* WHAT YOU HAVE TO DO *
Count the lines of data below that include "switch". Provide only the number.

*** Opening of RECORDS FOR PROCESSING ***

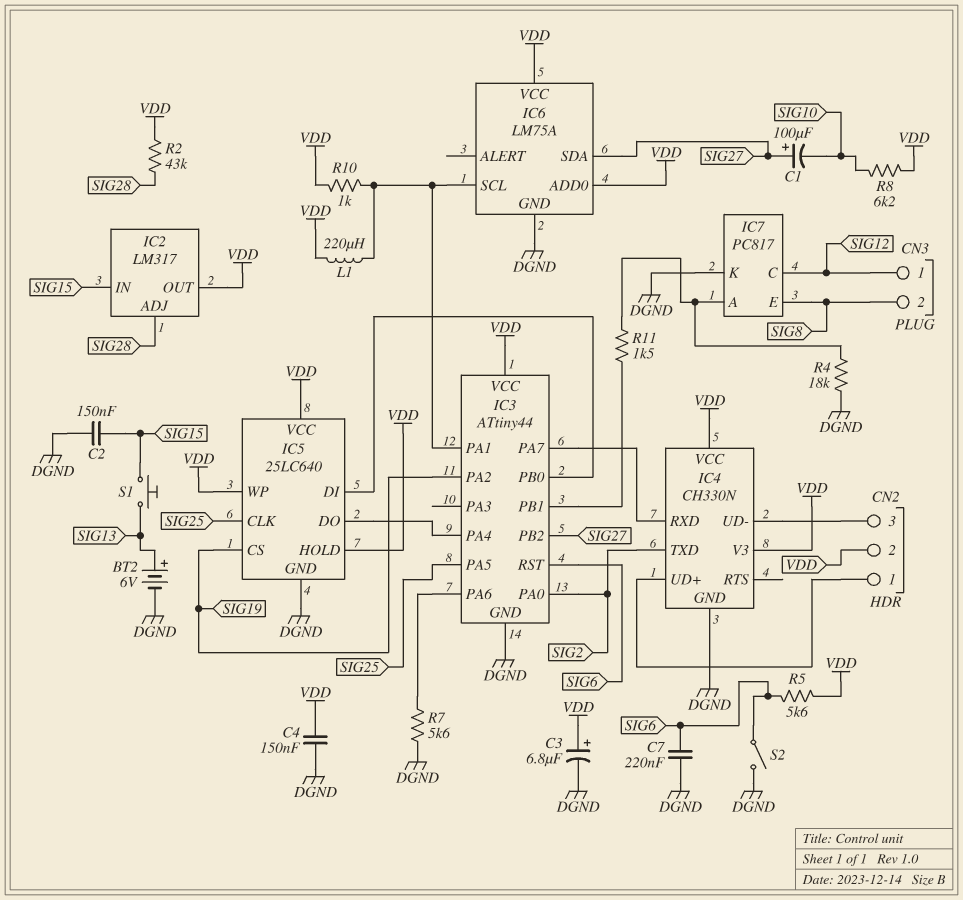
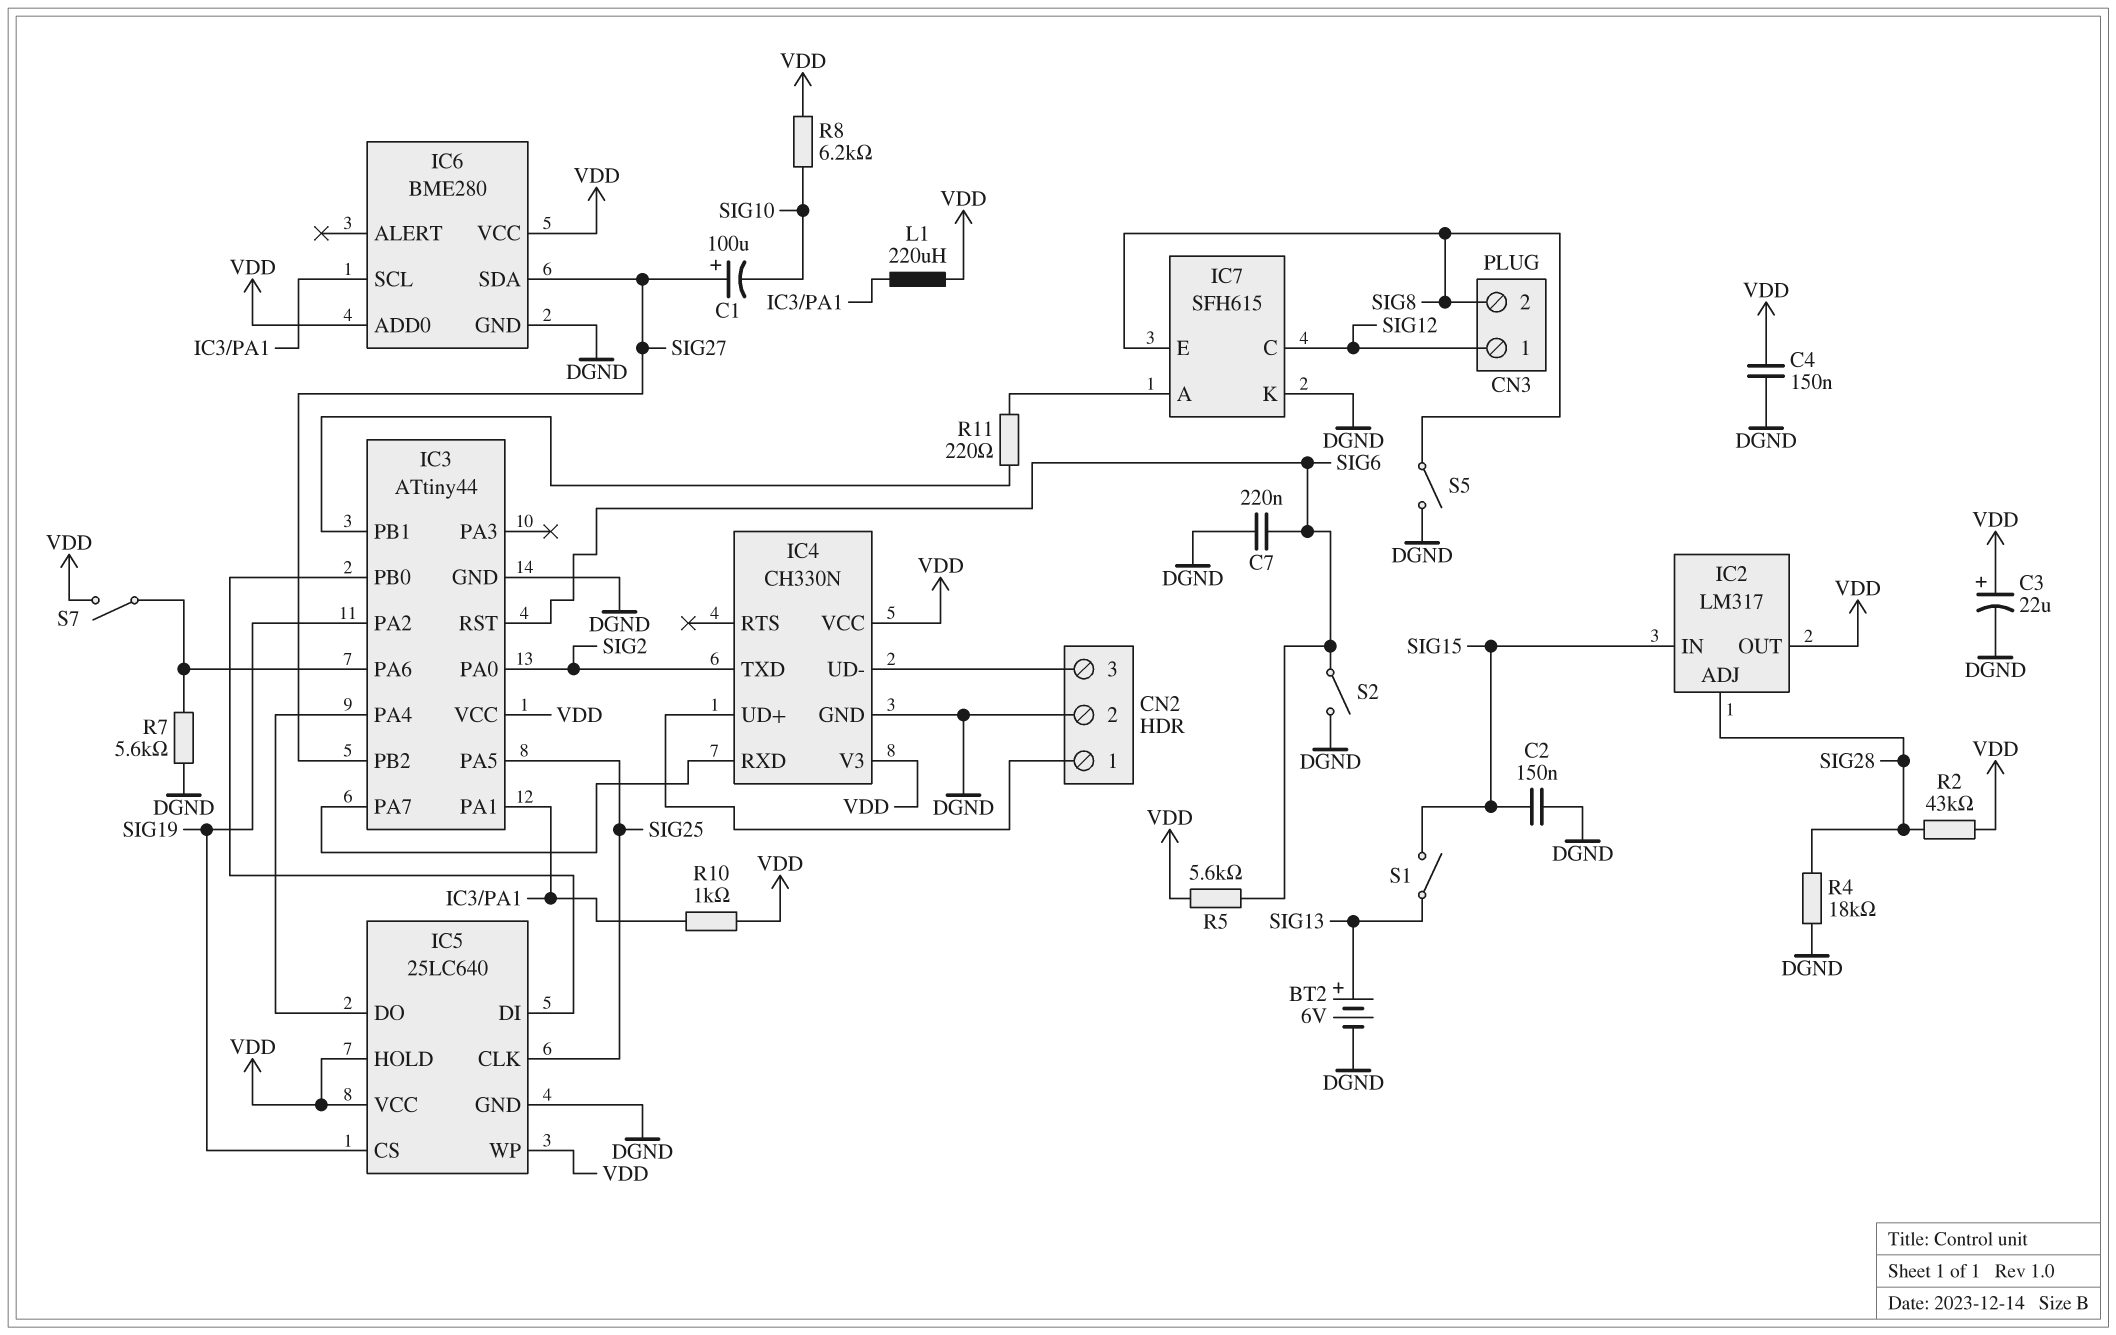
C3: 6.8uF (plus VDD, minus DGND) -> 22uF (plus VDD, minus DGND)
CN2 pin 2: VDD -> DGND
IC6: LM75A -> BME280
IC7: PC817 -> SFH615
R4: 18k (DGND, IC7/A) -> 18k (DGND, SIG28)
R11: 1.5k (IC3/PB1, IC7/A) -> 220 (IC3/PB1, IC7/A)
S1: button (SIG13, SIG15) -> switch (SIG13, SIG15)
S5: none -> switch (DGND, SIG8)
S7: none -> switch (IC3/PA6, VDD)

*** Close of RECORDS FOR PROCESSING ***

* TASK RESULT *
3